Beginning at the start of the rows and continuing through the line containing "In the image, there is a desktop. Identify", rewrite those lines as a numbered list, omitting blank lines and the pictures.
───── SOURCE MATERIAL
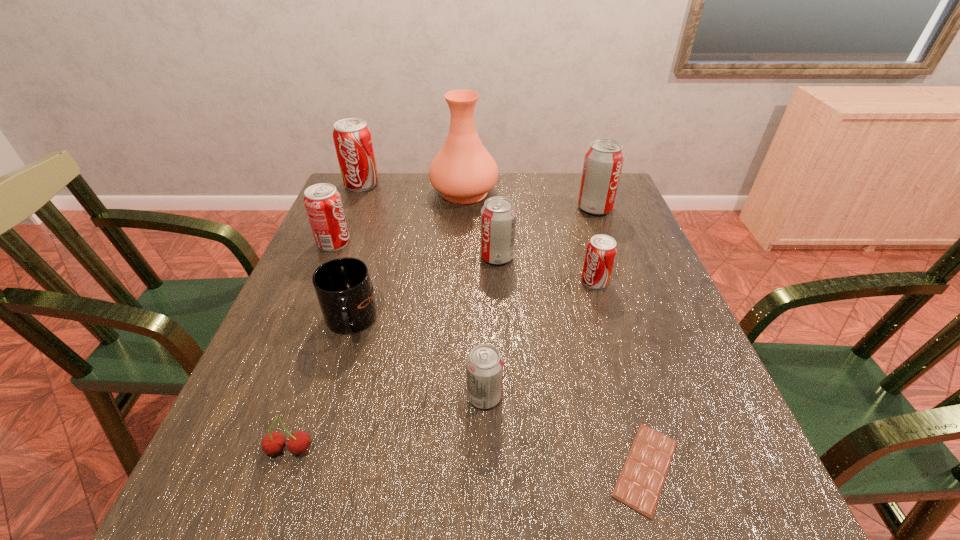
Locate an element on the screen. The height and width of the screenshot is (540, 960). object located at the far left corner is located at coordinates (352, 137).

The width and height of the screenshot is (960, 540). What are the coordinates of `object that is positioned at the far right corner` in the screenshot? It's located at (603, 162).

Find the location of a particular element. object that is positioned at the near right corner is located at coordinates (639, 486).

In the image, there is a desktop. Identify the location of vacant space at the far edge. (542, 185).

Where is `vacant space at the near edge of the desktop`? vacant space at the near edge of the desktop is located at coordinates pos(537,534).

Identify the location of free space at the left edge. (323, 343).

Locate an element on the screen. The width and height of the screenshot is (960, 540). vacant region at the right edge of the desktop is located at coordinates (641, 235).

Where is `vacant area at the far left corner of the desktop`? vacant area at the far left corner of the desktop is located at coordinates (380, 185).

Identify the location of vacant area between the vase and the fourth nearest object. This screenshot has width=960, height=540. (407, 257).

You are a GUI agent. You are given a task and a screenshot of the screen. Output one action in this format:
    pyautogui.click(x=<x>, y=<y>)
    Task: Click on the free area in between the second biggest gray soda can and the second farthest red soda can
    The width and height of the screenshot is (960, 540).
    Given the screenshot: What is the action you would take?
    pyautogui.click(x=416, y=250)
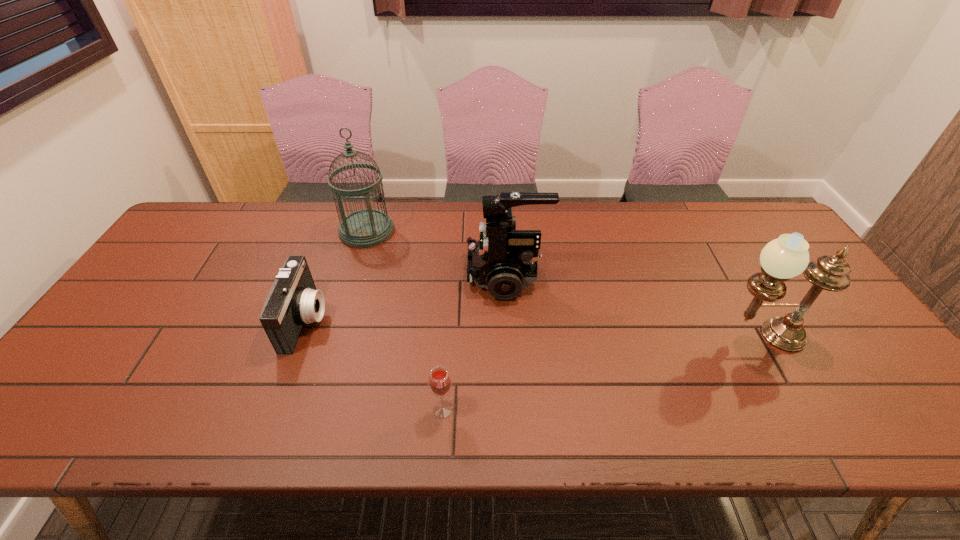
In the image, there is a desktop. At what (x,y) coordinates should I click in order to perform the action: click on vacant region at the near left corner. Please return your answer as a coordinate pair (x, y). Looking at the image, I should click on (43, 430).

This screenshot has width=960, height=540. In order to click on vacant space at the far right corner of the desktop in this screenshot , I will do `click(740, 236)`.

Where is `vacant area at the near right corner`? vacant area at the near right corner is located at coordinates (855, 408).

At what (x,y) coordinates should I click in order to perform the action: click on empty space between the third object from left to right and the shorter camcorder. Please return your answer as a coordinate pair (x, y). The width and height of the screenshot is (960, 540). Looking at the image, I should click on (374, 364).

Locate an element on the screen. The width and height of the screenshot is (960, 540). vacant region between the right camcorder and the birdcage is located at coordinates (437, 253).

In order to click on vacant space in between the left camcorder and the oil lamp in this screenshot , I will do `click(533, 328)`.

In order to click on vacant area that lies between the third shortest object and the shorter camcorder in this screenshot , I will do `click(406, 298)`.

Image resolution: width=960 pixels, height=540 pixels. Identify the location of free space that is in between the birdcage and the right camcorder. (437, 253).

Locate an element on the screen. free space between the farthest object and the shorter camcorder is located at coordinates (336, 275).

Where is `free space between the third object from left to right and the oil lamp`? free space between the third object from left to right and the oil lamp is located at coordinates (602, 373).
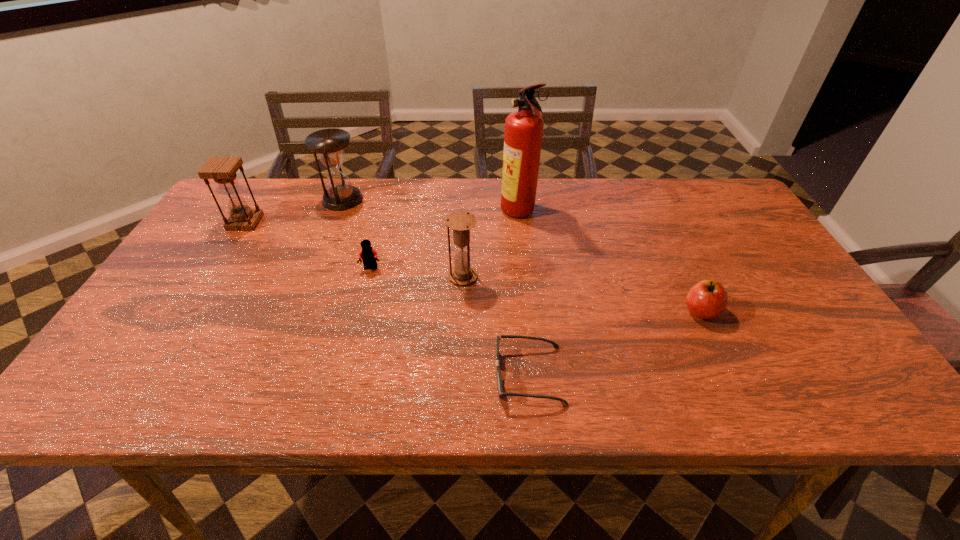
Where is `vacant space at the near right corner of the desktop`? This screenshot has height=540, width=960. vacant space at the near right corner of the desktop is located at coordinates (836, 382).

Find the location of a particular element. The width and height of the screenshot is (960, 540). empty space between the spectacles and the second farthest hourglass is located at coordinates pyautogui.click(x=387, y=299).

The height and width of the screenshot is (540, 960). I want to click on vacant area between the Lego and the rightmost hourglass, so click(417, 272).

Identify the location of vacant point located between the sixth object from right to left and the rightmost hourglass. This screenshot has height=540, width=960. (403, 238).

Locate an element on the screen. The image size is (960, 540). vacant region between the third object from left to right and the rightmost object is located at coordinates (536, 289).

Locate an element on the screen. The image size is (960, 540). vacant area that lies between the fire extinguisher and the fourth object from left to right is located at coordinates (492, 245).

I want to click on unoccupied area between the fire extinguisher and the nearest hourglass, so click(x=492, y=245).

I want to click on free space that is in between the second farthest hourglass and the farthest hourglass, so click(x=294, y=211).

Find the location of a particular element. The height and width of the screenshot is (540, 960). vacant region between the Lego and the nearest hourglass is located at coordinates (417, 272).

Find the location of a particular element. free space between the rightmost object and the shortest object is located at coordinates (614, 343).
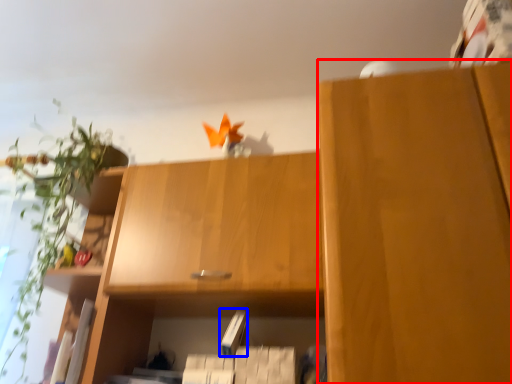
Question: Among these objects, which one is farthest to the camera, cabinetry (highlighted by a red box) or paperback book (highlighted by a blue box)?

Choices:
 (A) cabinetry
 (B) paperback book

Answer: (B)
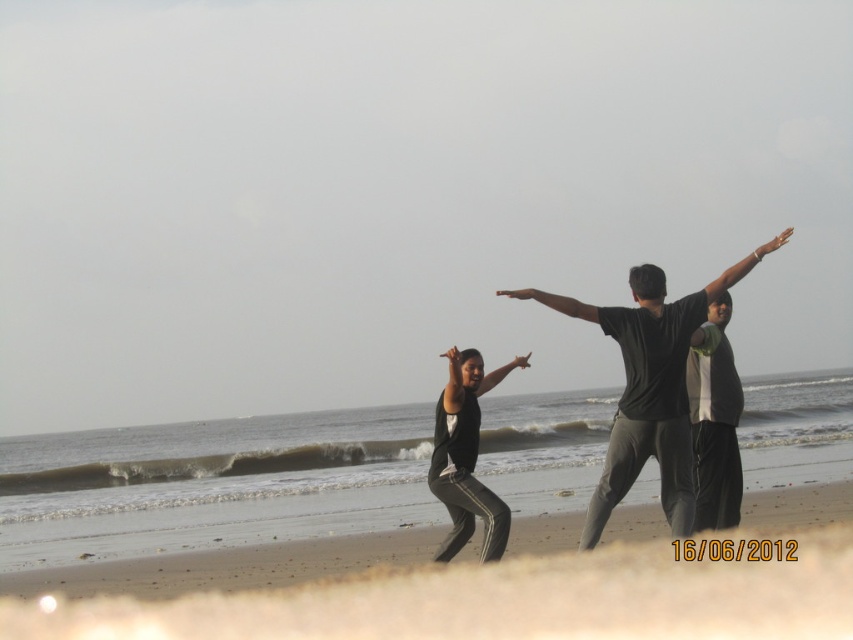
Question: Which point is farther to the camera?

Choices:
 (A) dark gray cotton shirt at right
 (B) black matte pants at center
 (C) black matte shirt at center
 (D) beige sandy beach at lower center

Answer: (A)

Question: Which object appears farthest from the camera in this image?

Choices:
 (A) beige sandy beach at lower center
 (B) black matte shirt at center
 (C) black matte arm at center

Answer: (C)

Question: Which point is farther to the camera?

Choices:
 (A) (569, 298)
 (B) (489, 381)
 (C) (717, 276)
 (D) (672, 465)

Answer: (C)

Question: Observing the image, what is the correct spatial positioning of beige sandy beach at lower center in reference to black matte pants at center?

Choices:
 (A) above
 (B) below

Answer: (B)

Question: Does black matte arm at upper center have a smaller size compared to black matte arm at center?

Choices:
 (A) yes
 (B) no

Answer: (B)

Question: Does black matte arm at upper right appear on the right side of black matte arm at center?

Choices:
 (A) yes
 (B) no

Answer: (A)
──────────
RESPONSE:
1. Locate an element on the screen. The height and width of the screenshot is (540, 960). object located at the far left corner is located at coordinates (352, 137).
2. The width and height of the screenshot is (960, 540). What are the coordinates of `object that is positioned at the far right corner` in the screenshot? It's located at (603, 162).
3. Find the location of a particular element. object that is positioned at the near right corner is located at coordinates (639, 486).
4. In the image, there is a desktop. Identify the location of vacant space at the far edge. (542, 185).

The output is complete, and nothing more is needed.